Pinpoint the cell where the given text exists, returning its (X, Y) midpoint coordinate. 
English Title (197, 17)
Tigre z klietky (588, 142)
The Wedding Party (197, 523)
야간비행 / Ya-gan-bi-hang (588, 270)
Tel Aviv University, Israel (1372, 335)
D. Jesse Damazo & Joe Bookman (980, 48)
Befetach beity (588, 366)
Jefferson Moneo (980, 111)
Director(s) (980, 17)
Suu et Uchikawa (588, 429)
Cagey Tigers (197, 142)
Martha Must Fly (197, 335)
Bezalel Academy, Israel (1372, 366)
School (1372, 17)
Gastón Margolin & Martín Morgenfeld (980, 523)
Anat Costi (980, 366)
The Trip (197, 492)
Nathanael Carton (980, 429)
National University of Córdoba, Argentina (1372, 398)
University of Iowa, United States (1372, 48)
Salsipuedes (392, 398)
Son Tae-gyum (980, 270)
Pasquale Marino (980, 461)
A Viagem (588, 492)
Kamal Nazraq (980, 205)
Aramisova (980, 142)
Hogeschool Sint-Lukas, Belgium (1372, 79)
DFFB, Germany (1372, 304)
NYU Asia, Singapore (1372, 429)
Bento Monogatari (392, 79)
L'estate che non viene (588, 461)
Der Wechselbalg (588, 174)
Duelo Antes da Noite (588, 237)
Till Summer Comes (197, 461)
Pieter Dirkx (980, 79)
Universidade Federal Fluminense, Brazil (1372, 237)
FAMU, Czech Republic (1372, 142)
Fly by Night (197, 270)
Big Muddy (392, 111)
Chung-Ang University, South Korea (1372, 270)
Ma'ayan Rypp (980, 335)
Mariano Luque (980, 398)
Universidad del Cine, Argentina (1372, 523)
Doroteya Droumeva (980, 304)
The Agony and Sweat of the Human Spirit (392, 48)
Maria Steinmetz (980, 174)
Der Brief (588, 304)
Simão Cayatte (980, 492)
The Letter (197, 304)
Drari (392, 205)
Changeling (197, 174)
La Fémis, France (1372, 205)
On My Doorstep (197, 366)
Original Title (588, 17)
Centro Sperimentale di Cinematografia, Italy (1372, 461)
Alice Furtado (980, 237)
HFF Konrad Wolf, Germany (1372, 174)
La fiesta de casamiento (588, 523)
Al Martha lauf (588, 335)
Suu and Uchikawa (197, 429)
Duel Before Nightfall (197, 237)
-*-
* **Task to carry out**
Quote every line of the records above word for word, with each coordinate pair, in their original order.

* **Result of this task**
Pinpoint the cell where the given text exists, returning its (X, Y) midpoint coordinate. 
English Title (197, 17)
Tigre z klietky (588, 142)
The Wedding Party (197, 523)
야간비행 / Ya-gan-bi-hang (588, 270)
Tel Aviv University, Israel (1372, 335)
D. Jesse Damazo & Joe Bookman (980, 48)
Befetach beity (588, 366)
Jefferson Moneo (980, 111)
Director(s) (980, 17)
Suu et Uchikawa (588, 429)
Cagey Tigers (197, 142)
Martha Must Fly (197, 335)
Bezalel Academy, Israel (1372, 366)
School (1372, 17)
Gastón Margolin & Martín Morgenfeld (980, 523)
Anat Costi (980, 366)
The Trip (197, 492)
Nathanael Carton (980, 429)
National University of Córdoba, Argentina (1372, 398)
University of Iowa, United States (1372, 48)
Salsipuedes (392, 398)
Son Tae-gyum (980, 270)
Pasquale Marino (980, 461)
A Viagem (588, 492)
Kamal Nazraq (980, 205)
Aramisova (980, 142)
Hogeschool Sint-Lukas, Belgium (1372, 79)
DFFB, Germany (1372, 304)
NYU Asia, Singapore (1372, 429)
Bento Monogatari (392, 79)
L'estate che non viene (588, 461)
Der Wechselbalg (588, 174)
Duelo Antes da Noite (588, 237)
Till Summer Comes (197, 461)
Pieter Dirkx (980, 79)
Universidade Federal Fluminense, Brazil (1372, 237)
FAMU, Czech Republic (1372, 142)
Fly by Night (197, 270)
Big Muddy (392, 111)
Chung-Ang University, South Korea (1372, 270)
Ma'ayan Rypp (980, 335)
Mariano Luque (980, 398)
Universidad del Cine, Argentina (1372, 523)
Doroteya Droumeva (980, 304)
The Agony and Sweat of the Human Spirit (392, 48)
Maria Steinmetz (980, 174)
Der Brief (588, 304)
Simão Cayatte (980, 492)
The Letter (197, 304)
Drari (392, 205)
Changeling (197, 174)
La Fémis, France (1372, 205)
On My Doorstep (197, 366)
Original Title (588, 17)
Centro Sperimentale di Cinematografia, Italy (1372, 461)
Alice Furtado (980, 237)
HFF Konrad Wolf, Germany (1372, 174)
La fiesta de casamiento (588, 523)
Al Martha lauf (588, 335)
Suu and Uchikawa (197, 429)
Duel Before Nightfall (197, 237)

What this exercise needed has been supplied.